(TRY IT) Print the lines in the listing below starting at the line with "(699, 417) = (504, 536): none" and ending at the line with "(144, 457) = (178, 424): none", both included. Reproduce them exactly and omit every picture.
((
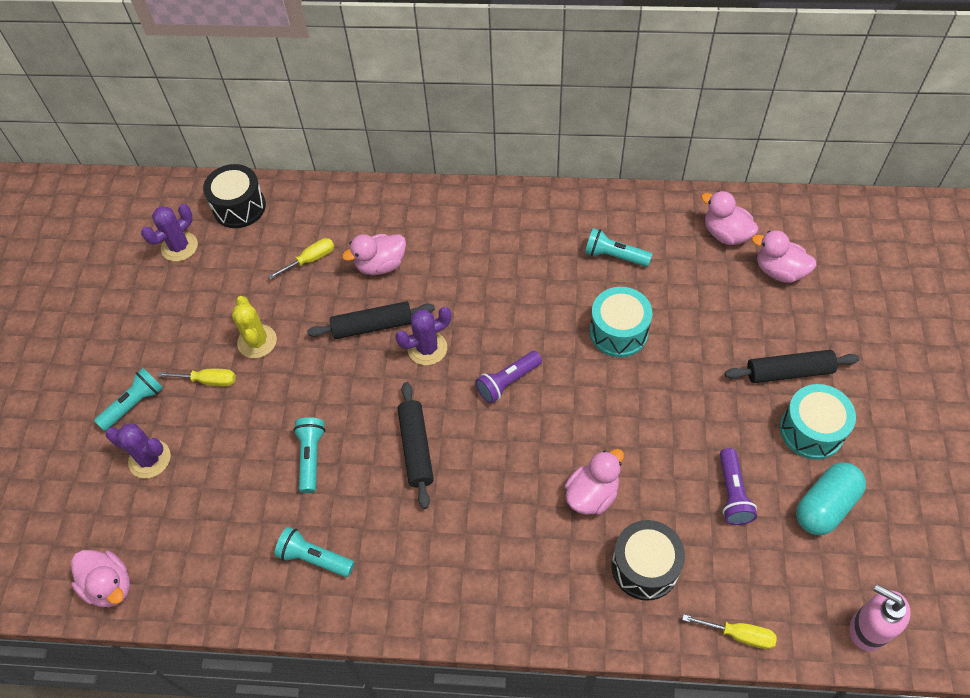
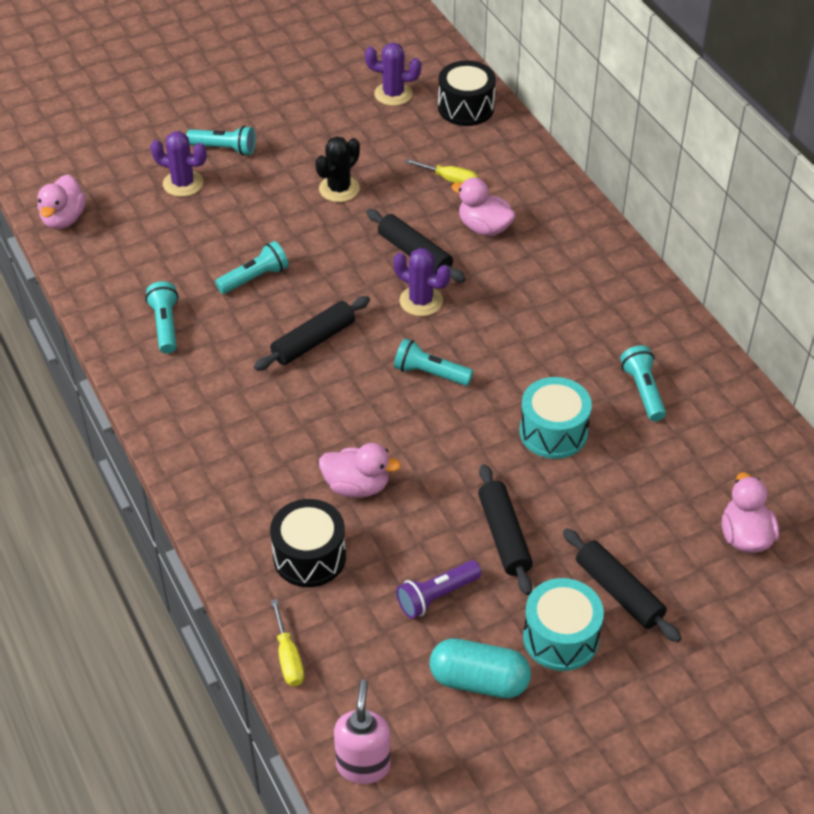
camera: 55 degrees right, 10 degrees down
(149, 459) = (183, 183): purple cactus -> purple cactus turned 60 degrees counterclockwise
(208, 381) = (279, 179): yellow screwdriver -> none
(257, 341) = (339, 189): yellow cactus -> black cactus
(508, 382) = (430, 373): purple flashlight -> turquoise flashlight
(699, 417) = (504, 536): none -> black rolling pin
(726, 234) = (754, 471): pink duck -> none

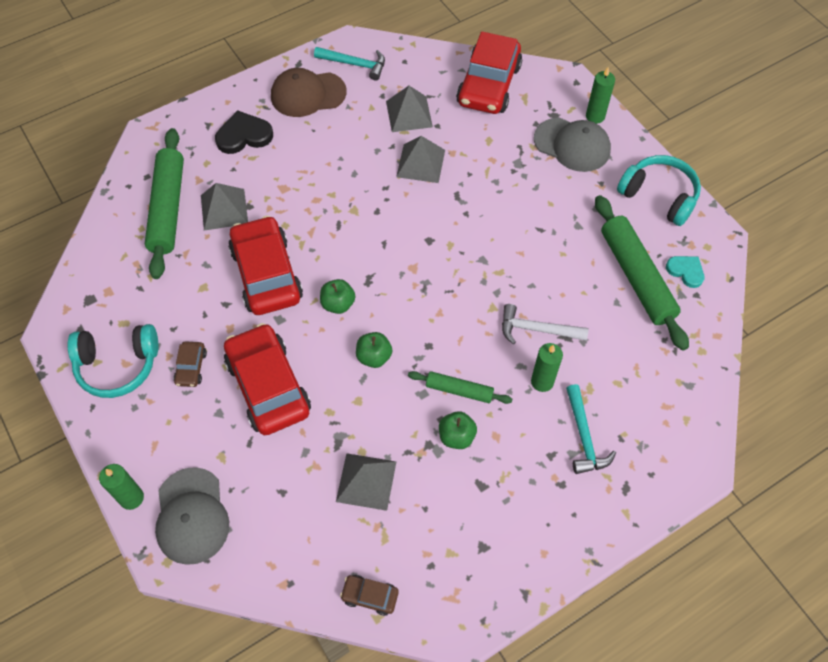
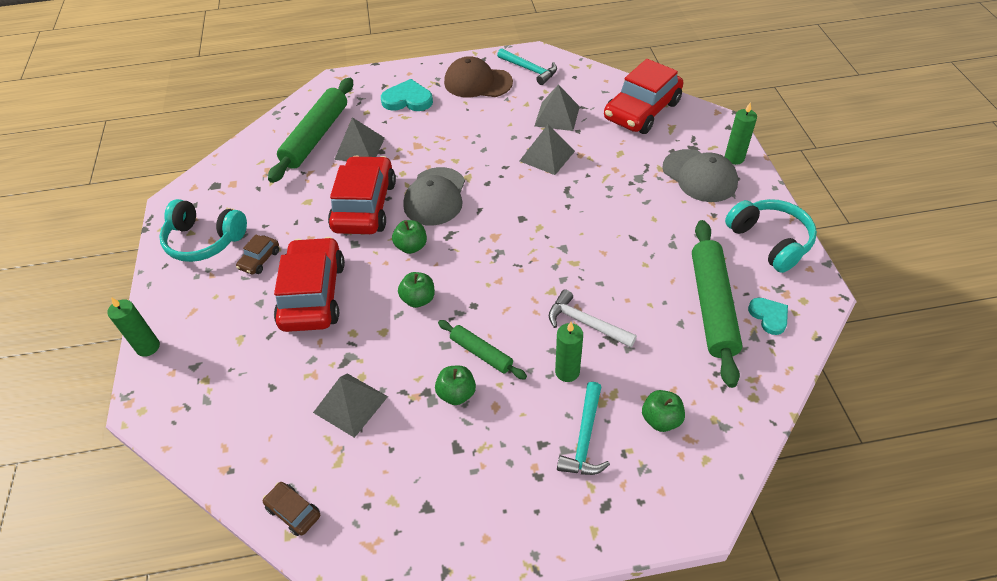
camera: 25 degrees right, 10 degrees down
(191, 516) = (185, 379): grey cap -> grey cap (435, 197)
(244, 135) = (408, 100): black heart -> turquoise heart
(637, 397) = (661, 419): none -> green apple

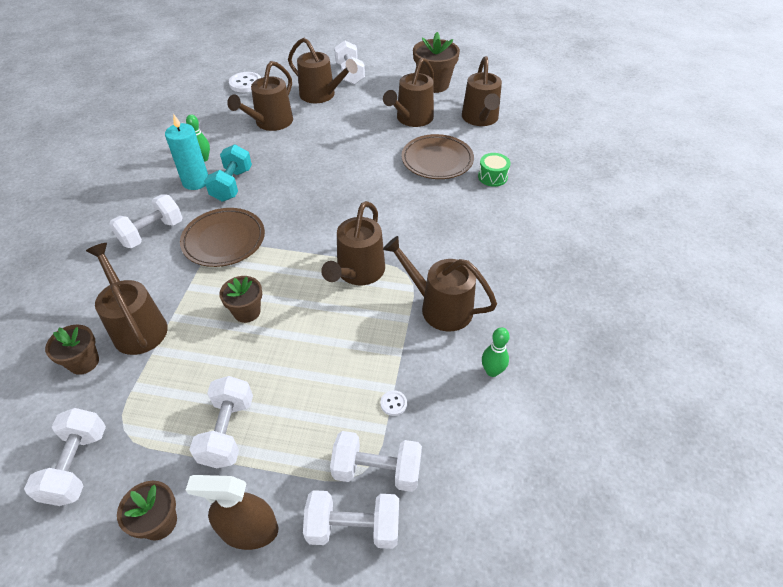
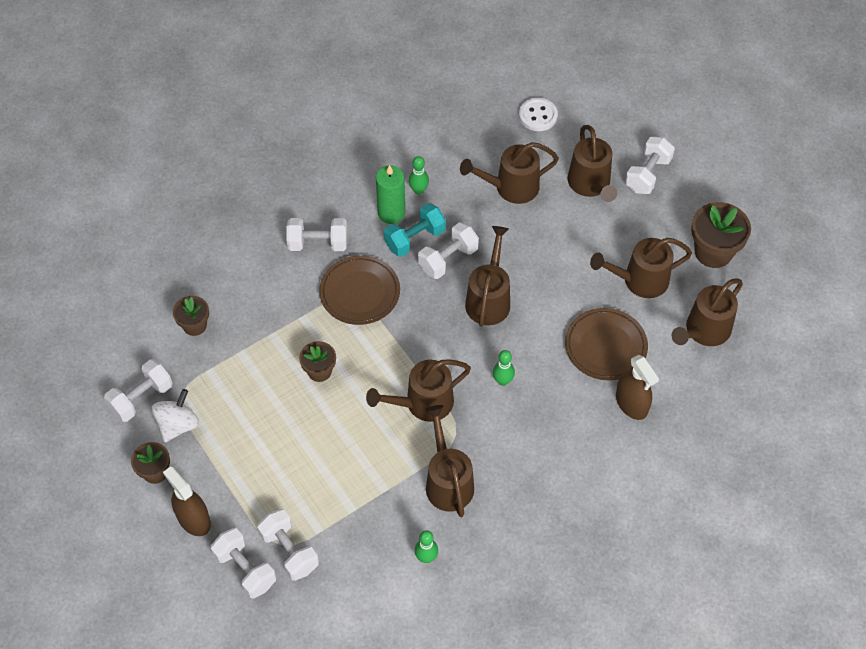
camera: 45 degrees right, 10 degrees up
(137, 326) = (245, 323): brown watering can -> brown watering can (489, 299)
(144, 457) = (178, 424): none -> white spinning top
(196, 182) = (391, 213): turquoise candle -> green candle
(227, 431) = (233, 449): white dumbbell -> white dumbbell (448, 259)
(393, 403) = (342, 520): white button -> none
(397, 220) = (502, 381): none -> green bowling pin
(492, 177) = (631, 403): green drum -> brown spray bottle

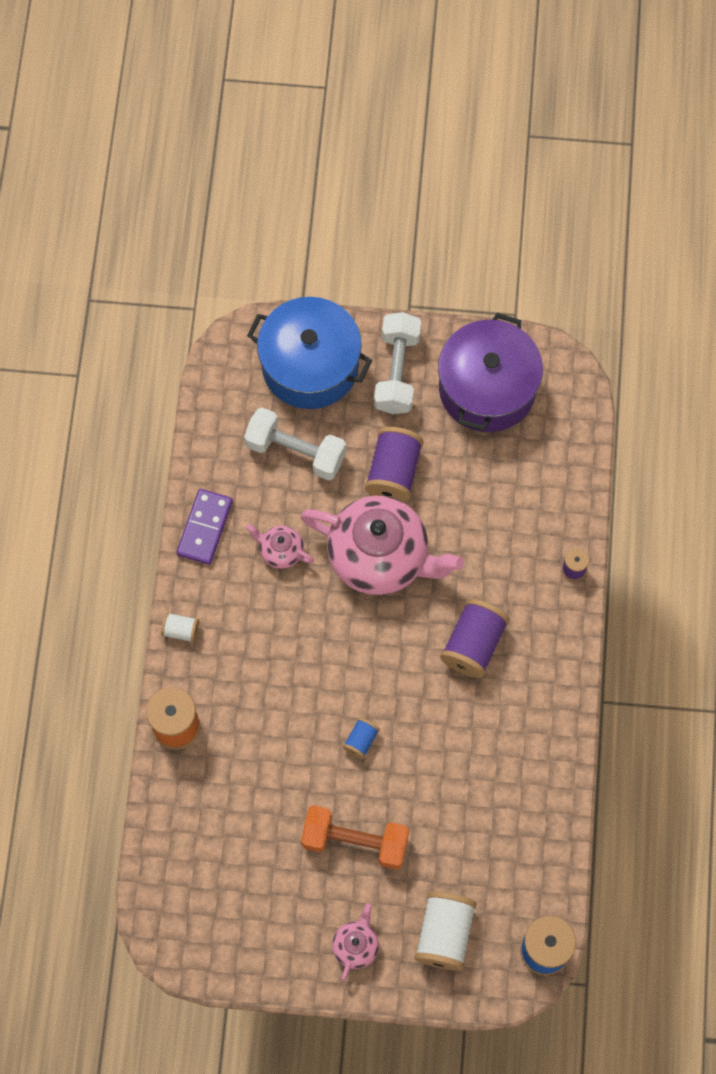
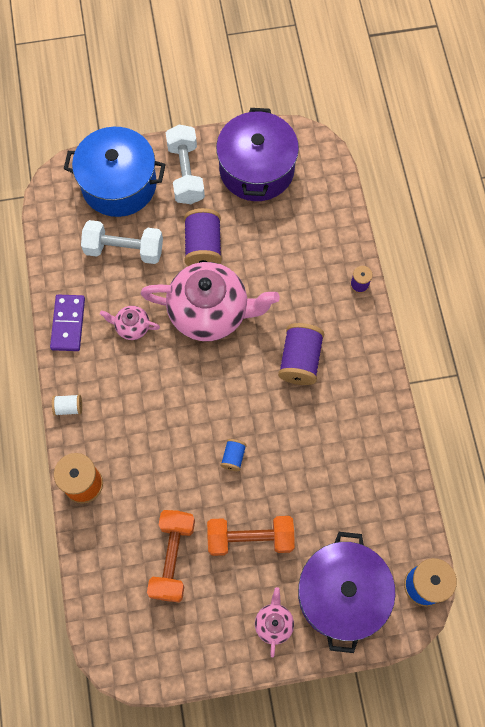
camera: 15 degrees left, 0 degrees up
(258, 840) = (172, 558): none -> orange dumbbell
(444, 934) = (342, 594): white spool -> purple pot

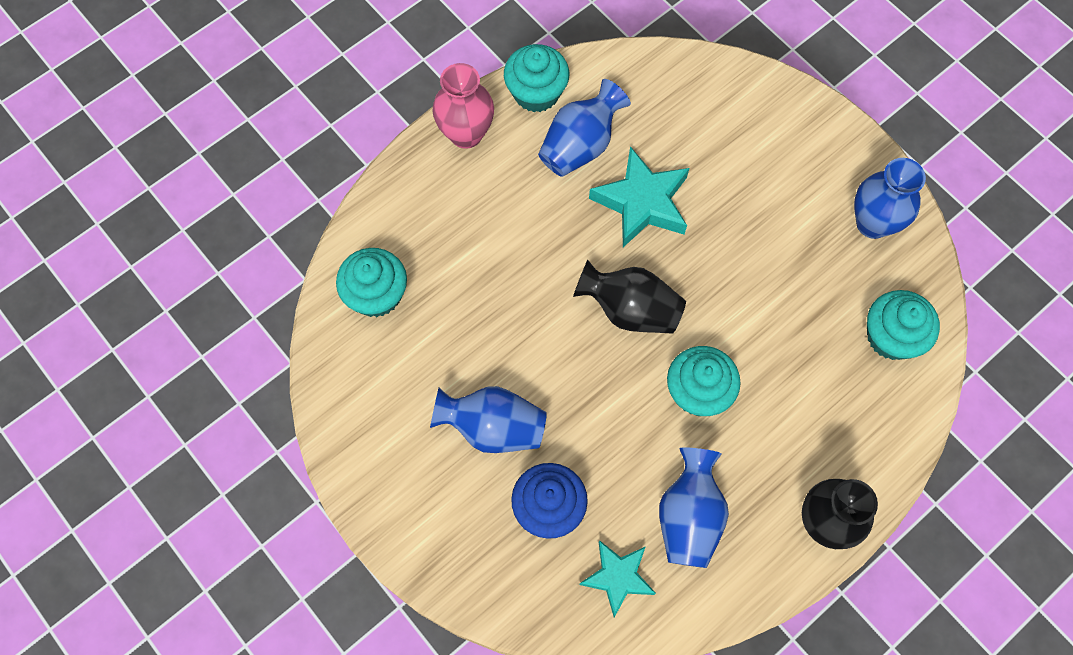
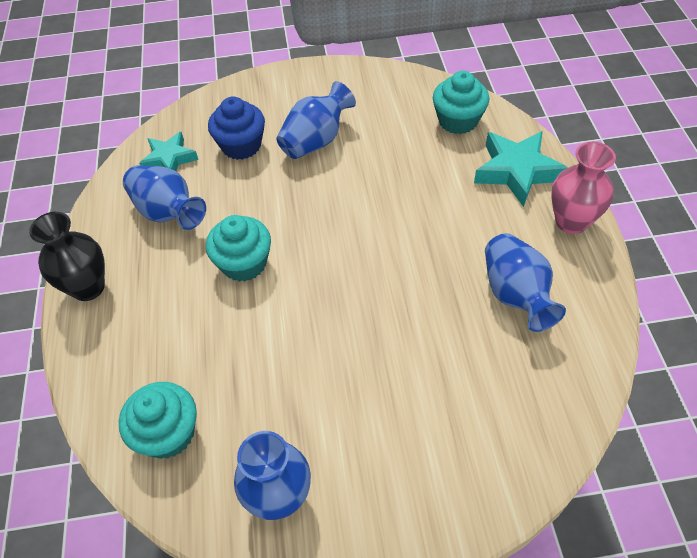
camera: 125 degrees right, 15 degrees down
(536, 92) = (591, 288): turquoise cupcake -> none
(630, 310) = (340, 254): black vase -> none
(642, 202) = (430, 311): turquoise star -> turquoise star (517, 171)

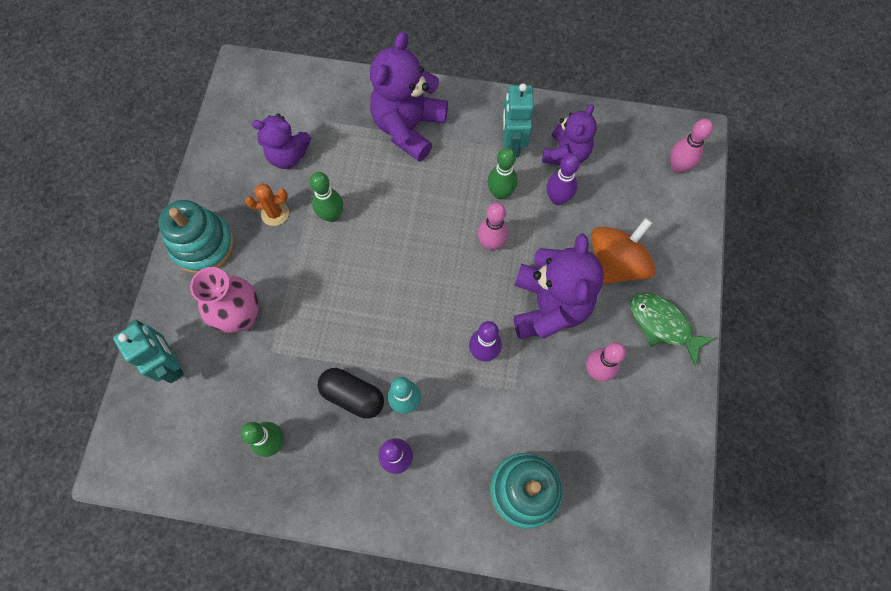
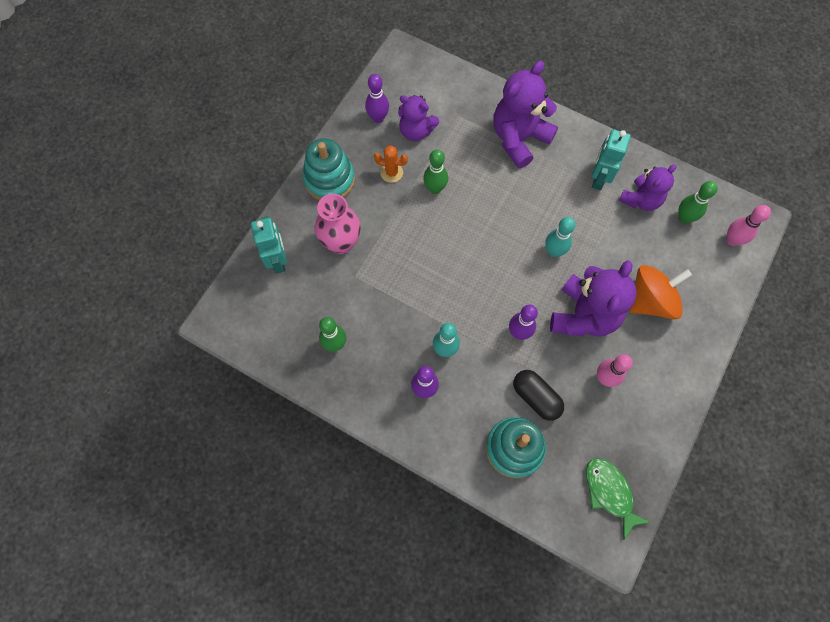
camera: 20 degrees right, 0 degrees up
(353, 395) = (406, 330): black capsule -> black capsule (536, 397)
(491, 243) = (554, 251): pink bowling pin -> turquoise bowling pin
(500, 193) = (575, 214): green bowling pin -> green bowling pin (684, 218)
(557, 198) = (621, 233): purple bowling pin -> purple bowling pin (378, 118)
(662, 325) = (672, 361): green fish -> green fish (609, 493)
))
(ANSWER TO THE PROBLEM)
(699, 417) = (504, 536): none -> black rolling pin
(726, 234) = (754, 471): pink duck -> none

camera: 25 degrees right, 10 degrees down
(191, 516) = (185, 379): grey cap -> grey cap (435, 197)
(244, 135) = (408, 100): black heart -> turquoise heart
(637, 397) = (661, 419): none -> green apple

camera: 45 degrees right, 10 degrees up
(137, 326) = (245, 323): brown watering can -> brown watering can (489, 299)
(144, 457) = (178, 424): none -> white spinning top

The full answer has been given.